• What the task asks:
Return, exactly and in full, the lines of the records below starting at the one with "Q3: NPN BD139" and ending at the one with "TP1: test point (n2) -> none", and no other lines.

[Data extracted from a collection]
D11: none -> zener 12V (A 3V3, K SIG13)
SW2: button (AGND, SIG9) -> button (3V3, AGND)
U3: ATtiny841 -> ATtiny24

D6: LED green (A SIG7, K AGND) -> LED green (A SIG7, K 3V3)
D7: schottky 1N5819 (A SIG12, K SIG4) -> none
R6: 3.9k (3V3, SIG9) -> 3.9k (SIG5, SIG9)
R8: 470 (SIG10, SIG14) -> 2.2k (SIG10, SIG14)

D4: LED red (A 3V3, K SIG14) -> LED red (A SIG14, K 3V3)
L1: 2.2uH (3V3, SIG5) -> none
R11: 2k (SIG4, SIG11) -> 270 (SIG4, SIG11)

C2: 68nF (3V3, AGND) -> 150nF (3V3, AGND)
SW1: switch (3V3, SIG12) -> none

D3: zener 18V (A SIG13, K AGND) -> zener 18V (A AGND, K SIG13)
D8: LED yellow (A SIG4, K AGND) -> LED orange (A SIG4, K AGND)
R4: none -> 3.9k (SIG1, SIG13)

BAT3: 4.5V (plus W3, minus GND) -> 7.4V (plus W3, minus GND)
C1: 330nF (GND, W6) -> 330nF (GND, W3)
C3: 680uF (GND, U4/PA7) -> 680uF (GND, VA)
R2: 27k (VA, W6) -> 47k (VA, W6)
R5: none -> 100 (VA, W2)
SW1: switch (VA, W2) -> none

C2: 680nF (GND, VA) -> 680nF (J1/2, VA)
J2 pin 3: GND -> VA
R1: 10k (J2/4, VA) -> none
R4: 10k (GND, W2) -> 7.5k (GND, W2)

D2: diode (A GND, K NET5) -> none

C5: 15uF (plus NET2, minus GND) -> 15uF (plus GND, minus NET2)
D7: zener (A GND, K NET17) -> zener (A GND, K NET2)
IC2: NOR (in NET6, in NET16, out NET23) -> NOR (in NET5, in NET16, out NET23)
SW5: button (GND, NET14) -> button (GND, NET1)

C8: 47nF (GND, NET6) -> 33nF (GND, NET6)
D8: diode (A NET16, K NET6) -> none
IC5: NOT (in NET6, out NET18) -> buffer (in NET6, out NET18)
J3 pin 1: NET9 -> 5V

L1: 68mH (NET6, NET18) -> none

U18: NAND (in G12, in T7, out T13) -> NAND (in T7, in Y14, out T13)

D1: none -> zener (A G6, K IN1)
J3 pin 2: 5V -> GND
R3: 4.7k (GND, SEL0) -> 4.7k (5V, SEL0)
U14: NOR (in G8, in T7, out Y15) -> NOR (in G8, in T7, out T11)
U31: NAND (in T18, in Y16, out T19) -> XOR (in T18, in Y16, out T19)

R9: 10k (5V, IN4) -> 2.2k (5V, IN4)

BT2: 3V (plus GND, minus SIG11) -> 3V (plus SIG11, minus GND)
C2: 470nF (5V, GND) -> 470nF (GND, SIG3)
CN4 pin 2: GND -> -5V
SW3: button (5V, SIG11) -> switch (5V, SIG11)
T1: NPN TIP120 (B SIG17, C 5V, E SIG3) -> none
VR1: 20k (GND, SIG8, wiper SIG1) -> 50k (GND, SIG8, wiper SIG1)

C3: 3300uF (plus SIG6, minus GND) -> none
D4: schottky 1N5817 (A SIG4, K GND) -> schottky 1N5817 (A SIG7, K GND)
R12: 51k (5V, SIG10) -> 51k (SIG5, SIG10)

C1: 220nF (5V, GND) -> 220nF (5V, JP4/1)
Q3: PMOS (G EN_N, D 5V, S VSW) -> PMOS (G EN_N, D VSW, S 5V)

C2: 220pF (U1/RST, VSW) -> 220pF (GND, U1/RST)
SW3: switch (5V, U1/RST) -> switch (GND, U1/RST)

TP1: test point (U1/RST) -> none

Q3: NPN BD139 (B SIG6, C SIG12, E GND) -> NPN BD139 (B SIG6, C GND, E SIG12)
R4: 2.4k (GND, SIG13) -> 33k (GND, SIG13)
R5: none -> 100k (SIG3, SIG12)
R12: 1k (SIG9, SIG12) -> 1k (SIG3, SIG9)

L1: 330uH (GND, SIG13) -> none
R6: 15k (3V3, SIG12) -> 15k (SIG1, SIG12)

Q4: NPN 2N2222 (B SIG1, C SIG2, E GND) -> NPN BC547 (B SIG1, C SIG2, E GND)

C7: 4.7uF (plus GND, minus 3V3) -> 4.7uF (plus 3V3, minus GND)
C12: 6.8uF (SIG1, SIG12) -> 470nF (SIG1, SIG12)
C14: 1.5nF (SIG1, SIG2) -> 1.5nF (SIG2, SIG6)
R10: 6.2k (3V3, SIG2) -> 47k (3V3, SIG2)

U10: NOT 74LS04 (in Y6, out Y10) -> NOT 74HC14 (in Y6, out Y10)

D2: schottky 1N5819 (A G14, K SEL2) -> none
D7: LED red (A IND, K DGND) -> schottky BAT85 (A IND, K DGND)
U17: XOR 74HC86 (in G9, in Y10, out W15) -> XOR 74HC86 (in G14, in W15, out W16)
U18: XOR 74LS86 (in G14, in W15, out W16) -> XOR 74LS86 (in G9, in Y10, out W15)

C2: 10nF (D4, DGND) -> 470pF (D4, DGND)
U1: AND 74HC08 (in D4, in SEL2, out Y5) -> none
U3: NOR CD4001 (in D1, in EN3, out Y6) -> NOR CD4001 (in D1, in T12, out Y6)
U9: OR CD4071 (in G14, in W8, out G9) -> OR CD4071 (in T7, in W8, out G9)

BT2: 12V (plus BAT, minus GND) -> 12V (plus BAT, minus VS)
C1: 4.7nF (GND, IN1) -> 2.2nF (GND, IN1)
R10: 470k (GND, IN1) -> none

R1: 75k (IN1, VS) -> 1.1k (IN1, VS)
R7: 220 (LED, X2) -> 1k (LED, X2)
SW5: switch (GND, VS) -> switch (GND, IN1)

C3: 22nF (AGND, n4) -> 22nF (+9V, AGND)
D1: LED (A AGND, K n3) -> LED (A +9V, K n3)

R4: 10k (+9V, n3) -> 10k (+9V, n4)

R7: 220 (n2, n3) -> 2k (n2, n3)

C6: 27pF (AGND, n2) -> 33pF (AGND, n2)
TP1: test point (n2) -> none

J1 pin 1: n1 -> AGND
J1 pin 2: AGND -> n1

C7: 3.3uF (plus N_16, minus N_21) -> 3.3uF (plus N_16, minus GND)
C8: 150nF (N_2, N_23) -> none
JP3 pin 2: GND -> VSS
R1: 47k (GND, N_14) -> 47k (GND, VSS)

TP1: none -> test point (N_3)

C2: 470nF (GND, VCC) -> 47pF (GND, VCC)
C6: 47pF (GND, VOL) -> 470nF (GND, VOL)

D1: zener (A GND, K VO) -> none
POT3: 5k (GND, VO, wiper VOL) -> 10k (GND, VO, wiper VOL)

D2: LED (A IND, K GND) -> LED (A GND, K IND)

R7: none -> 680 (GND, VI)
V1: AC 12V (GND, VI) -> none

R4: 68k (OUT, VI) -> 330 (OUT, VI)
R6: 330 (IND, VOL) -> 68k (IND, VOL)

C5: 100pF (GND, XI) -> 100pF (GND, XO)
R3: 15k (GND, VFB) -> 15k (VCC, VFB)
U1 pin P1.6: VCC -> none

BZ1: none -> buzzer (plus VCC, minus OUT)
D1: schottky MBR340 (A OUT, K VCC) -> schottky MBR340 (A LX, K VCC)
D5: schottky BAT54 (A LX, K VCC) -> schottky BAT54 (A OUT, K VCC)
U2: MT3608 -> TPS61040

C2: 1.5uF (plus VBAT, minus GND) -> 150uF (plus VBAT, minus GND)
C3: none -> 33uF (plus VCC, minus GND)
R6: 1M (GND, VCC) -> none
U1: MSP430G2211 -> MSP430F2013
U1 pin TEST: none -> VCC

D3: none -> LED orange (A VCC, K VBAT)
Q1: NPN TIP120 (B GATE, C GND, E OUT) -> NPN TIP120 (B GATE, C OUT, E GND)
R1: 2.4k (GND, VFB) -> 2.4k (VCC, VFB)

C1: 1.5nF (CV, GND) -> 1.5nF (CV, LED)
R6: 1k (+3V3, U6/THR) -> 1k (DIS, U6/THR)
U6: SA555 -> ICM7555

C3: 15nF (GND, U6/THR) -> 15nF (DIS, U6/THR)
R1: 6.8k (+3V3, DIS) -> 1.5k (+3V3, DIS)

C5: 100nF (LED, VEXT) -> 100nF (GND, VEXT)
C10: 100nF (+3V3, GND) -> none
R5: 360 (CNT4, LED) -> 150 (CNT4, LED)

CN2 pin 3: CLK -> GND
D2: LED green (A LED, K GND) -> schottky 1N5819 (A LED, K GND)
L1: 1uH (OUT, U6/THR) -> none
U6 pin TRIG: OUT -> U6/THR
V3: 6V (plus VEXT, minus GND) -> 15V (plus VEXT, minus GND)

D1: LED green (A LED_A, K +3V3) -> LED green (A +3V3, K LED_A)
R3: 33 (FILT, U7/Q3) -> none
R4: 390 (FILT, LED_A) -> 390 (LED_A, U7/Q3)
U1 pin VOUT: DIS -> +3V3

• Solved problem:
Q3: NPN BD139 (B SIG6, C SIG12, E GND) -> NPN BD139 (B SIG6, C GND, E SIG12)
R4: 2.4k (GND, SIG13) -> 33k (GND, SIG13)
R5: none -> 100k (SIG3, SIG12)
R12: 1k (SIG9, SIG12) -> 1k (SIG3, SIG9)

L1: 330uH (GND, SIG13) -> none
R6: 15k (3V3, SIG12) -> 15k (SIG1, SIG12)

Q4: NPN 2N2222 (B SIG1, C SIG2, E GND) -> NPN BC547 (B SIG1, C SIG2, E GND)

C7: 4.7uF (plus GND, minus 3V3) -> 4.7uF (plus 3V3, minus GND)
C12: 6.8uF (SIG1, SIG12) -> 470nF (SIG1, SIG12)
C14: 1.5nF (SIG1, SIG2) -> 1.5nF (SIG2, SIG6)
R10: 6.2k (3V3, SIG2) -> 47k (3V3, SIG2)

U10: NOT 74LS04 (in Y6, out Y10) -> NOT 74HC14 (in Y6, out Y10)

D2: schottky 1N5819 (A G14, K SEL2) -> none
D7: LED red (A IND, K DGND) -> schottky BAT85 (A IND, K DGND)
U17: XOR 74HC86 (in G9, in Y10, out W15) -> XOR 74HC86 (in G14, in W15, out W16)
U18: XOR 74LS86 (in G14, in W15, out W16) -> XOR 74LS86 (in G9, in Y10, out W15)

C2: 10nF (D4, DGND) -> 470pF (D4, DGND)
U1: AND 74HC08 (in D4, in SEL2, out Y5) -> none
U3: NOR CD4001 (in D1, in EN3, out Y6) -> NOR CD4001 (in D1, in T12, out Y6)
U9: OR CD4071 (in G14, in W8, out G9) -> OR CD4071 (in T7, in W8, out G9)

BT2: 12V (plus BAT, minus GND) -> 12V (plus BAT, minus VS)
C1: 4.7nF (GND, IN1) -> 2.2nF (GND, IN1)
R10: 470k (GND, IN1) -> none

R1: 75k (IN1, VS) -> 1.1k (IN1, VS)
R7: 220 (LED, X2) -> 1k (LED, X2)
SW5: switch (GND, VS) -> switch (GND, IN1)

C3: 22nF (AGND, n4) -> 22nF (+9V, AGND)
D1: LED (A AGND, K n3) -> LED (A +9V, K n3)

R4: 10k (+9V, n3) -> 10k (+9V, n4)

R7: 220 (n2, n3) -> 2k (n2, n3)

C6: 27pF (AGND, n2) -> 33pF (AGND, n2)
TP1: test point (n2) -> none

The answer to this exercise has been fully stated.